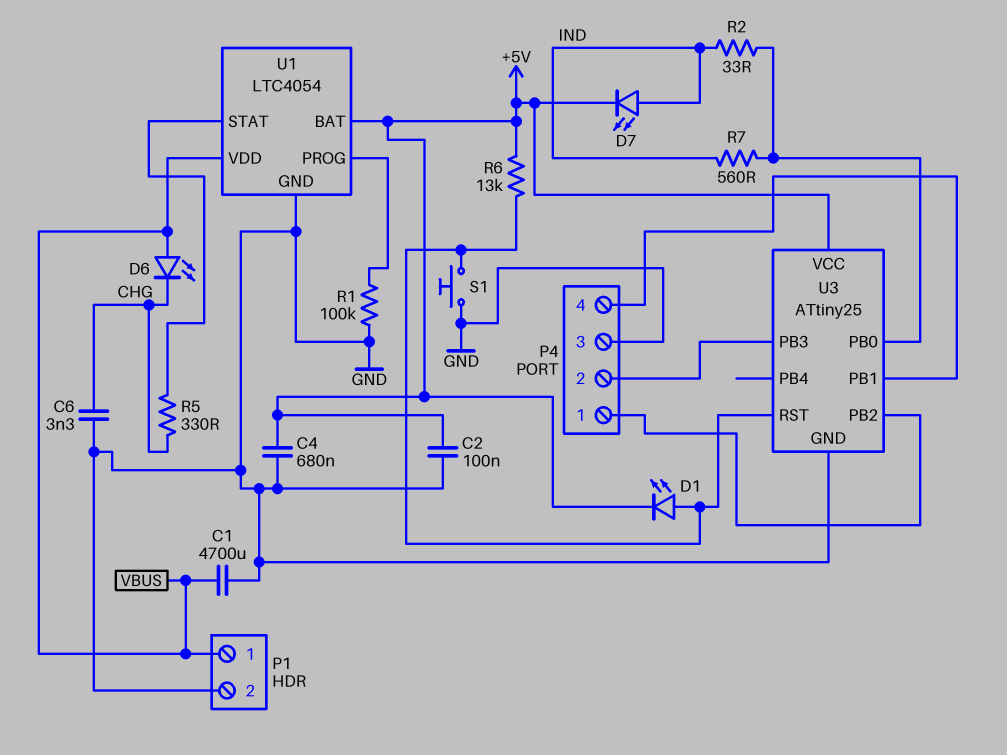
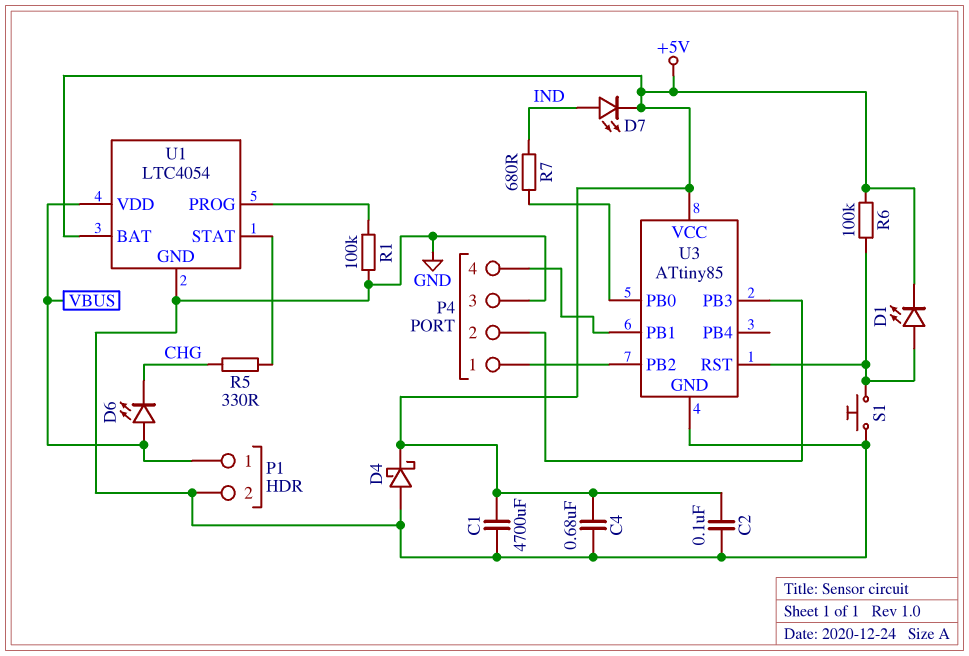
C1: 4700uF (GND, VBUS) -> 4700uF (+5V, GND)
C6: 3.3nF (CHG, GND) -> none
D4: none -> schottky (A GND, K +5V)
R2: 33 (IND, U3/PB0) -> none
R6: 13k (+5V, U3/RST) -> 100k (+5V, U3/RST)
R7: 560 (IND, U3/PB0) -> 680 (IND, U3/PB0)
U3: ATtiny25 -> ATtiny85

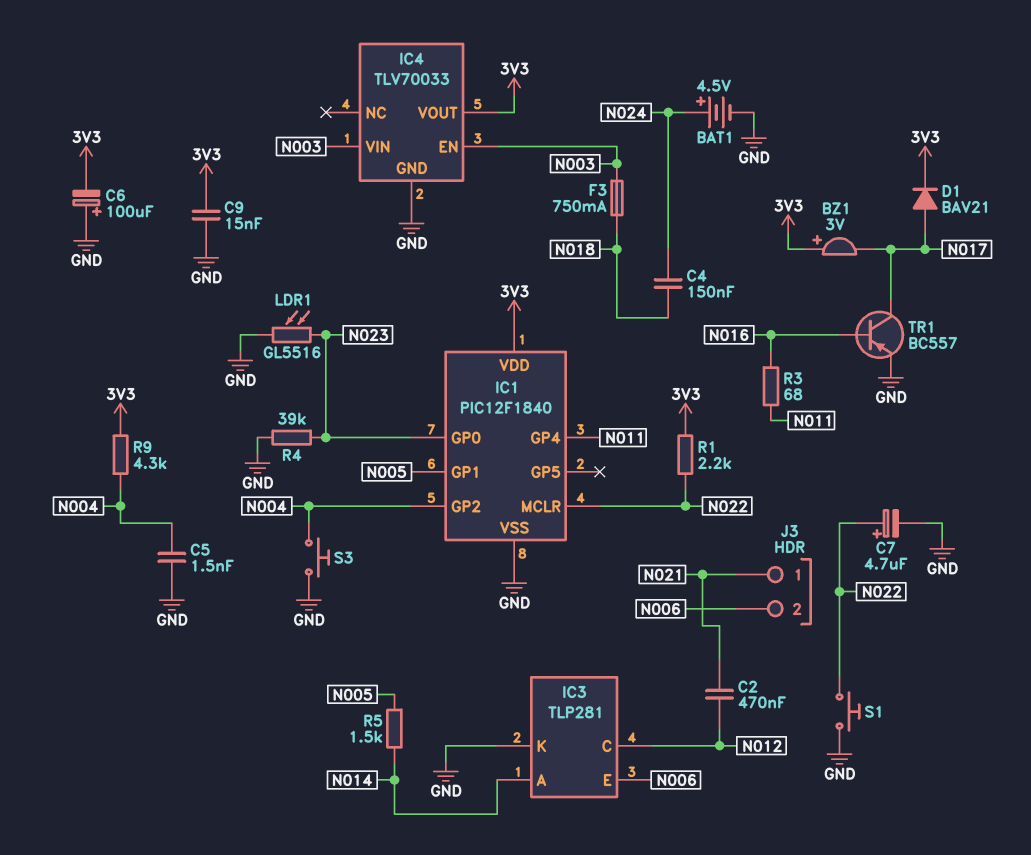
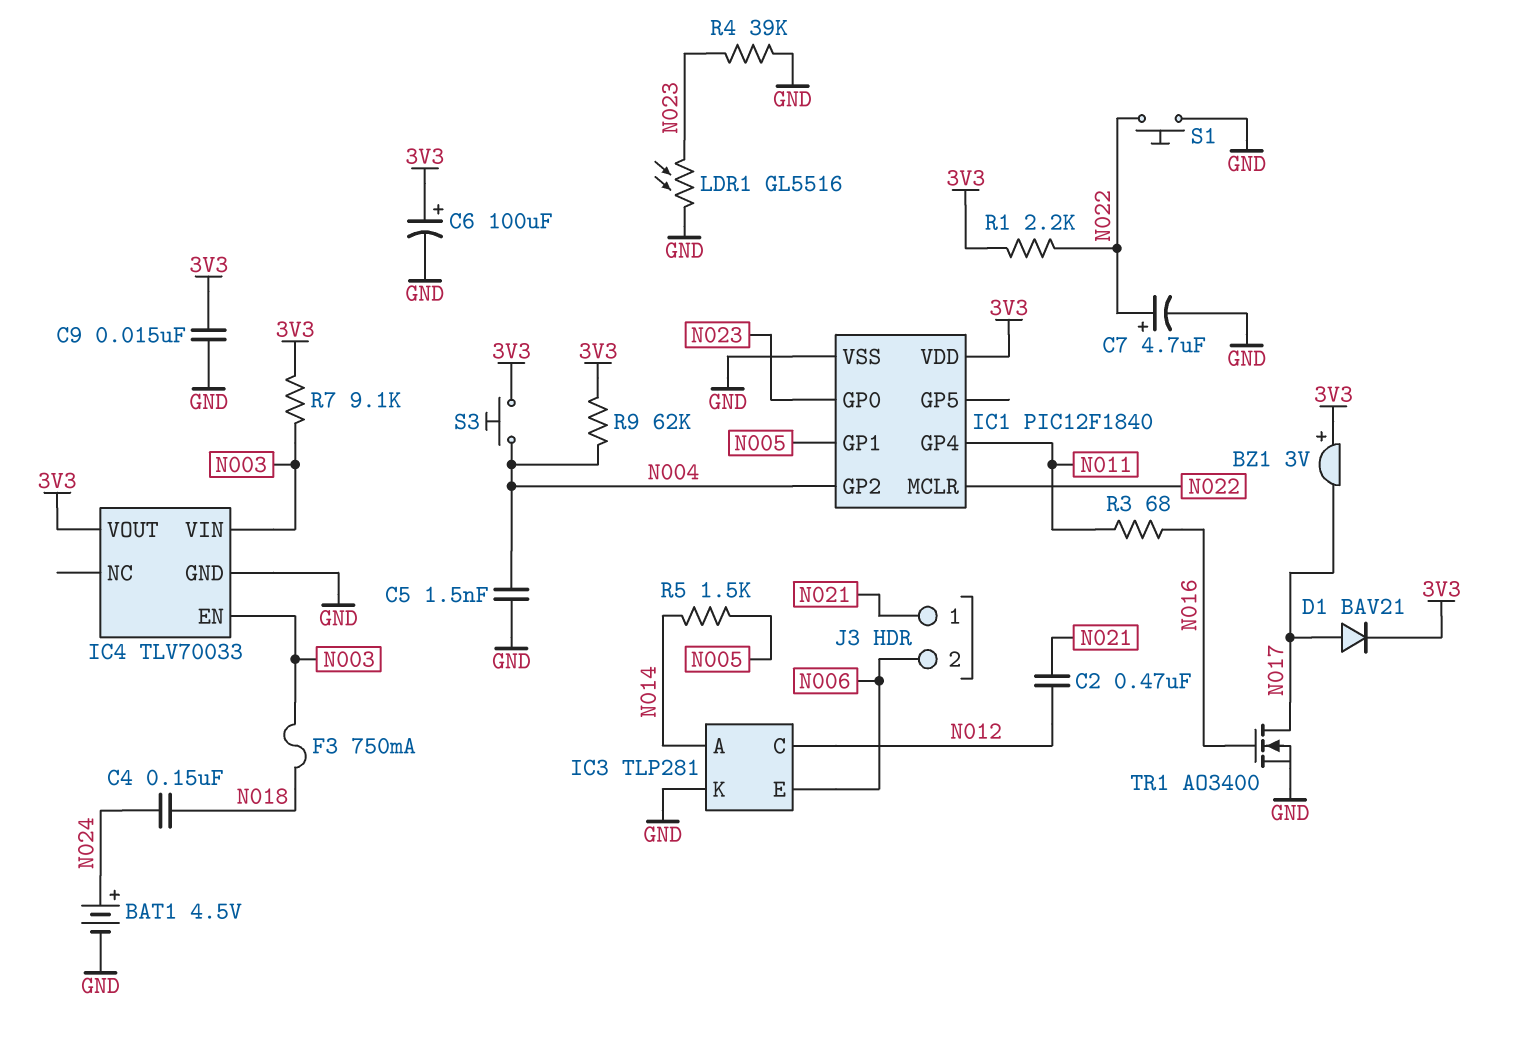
C6: 100uF (plus GND, minus 3V3) -> 100uF (plus 3V3, minus GND)
R7: none -> 9.1k (3V3, N003)
R9: 4.3k (3V3, N004) -> 62k (3V3, N004)
S3: button (GND, N004) -> button (3V3, N004)
TR1: PNP BC557 (B N016, C N017, E GND) -> NMOS AO3400 (G N016, D N017, S GND)

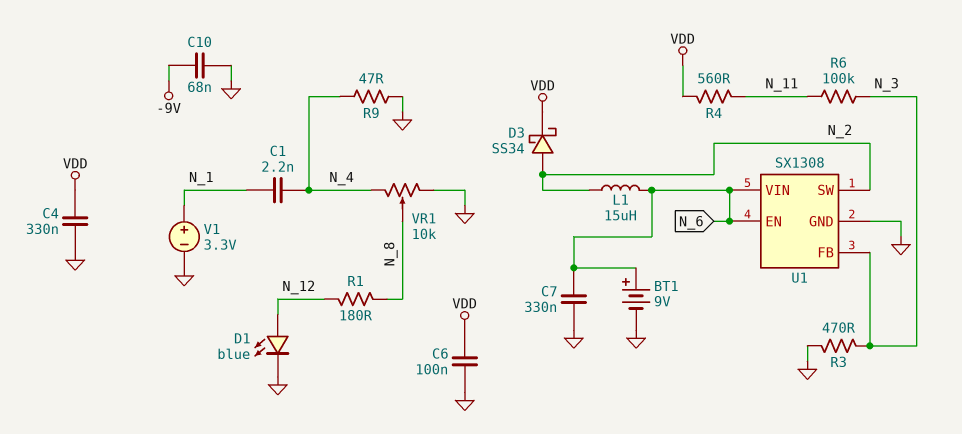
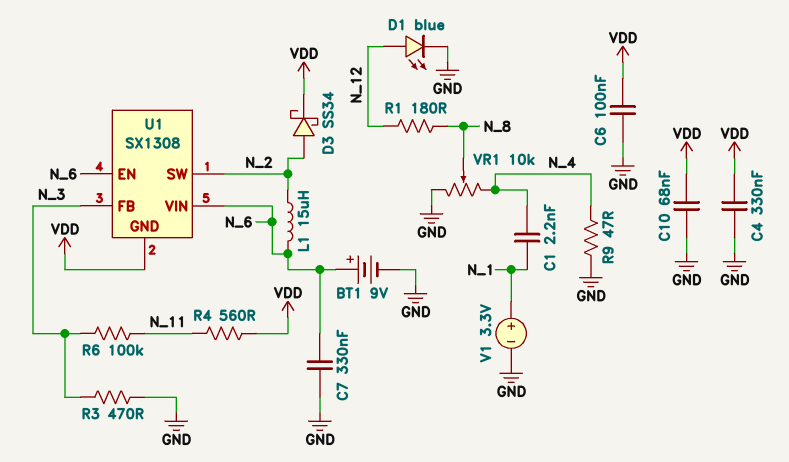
C10: 68nF (-9V, GND) -> 68nF (GND, VDD)
U1 pin GND: GND -> VDD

__TASK GOAL__
Everything from the line with "C6: 100uF (plus" through the last line above must be repeated exactly, except the pictures.

__SOLUTION__
C6: 100uF (plus GND, minus 3V3) -> 100uF (plus 3V3, minus GND)
R7: none -> 9.1k (3V3, N003)
R9: 4.3k (3V3, N004) -> 62k (3V3, N004)
S3: button (GND, N004) -> button (3V3, N004)
TR1: PNP BC557 (B N016, C N017, E GND) -> NMOS AO3400 (G N016, D N017, S GND)

C10: 68nF (-9V, GND) -> 68nF (GND, VDD)
U1 pin GND: GND -> VDD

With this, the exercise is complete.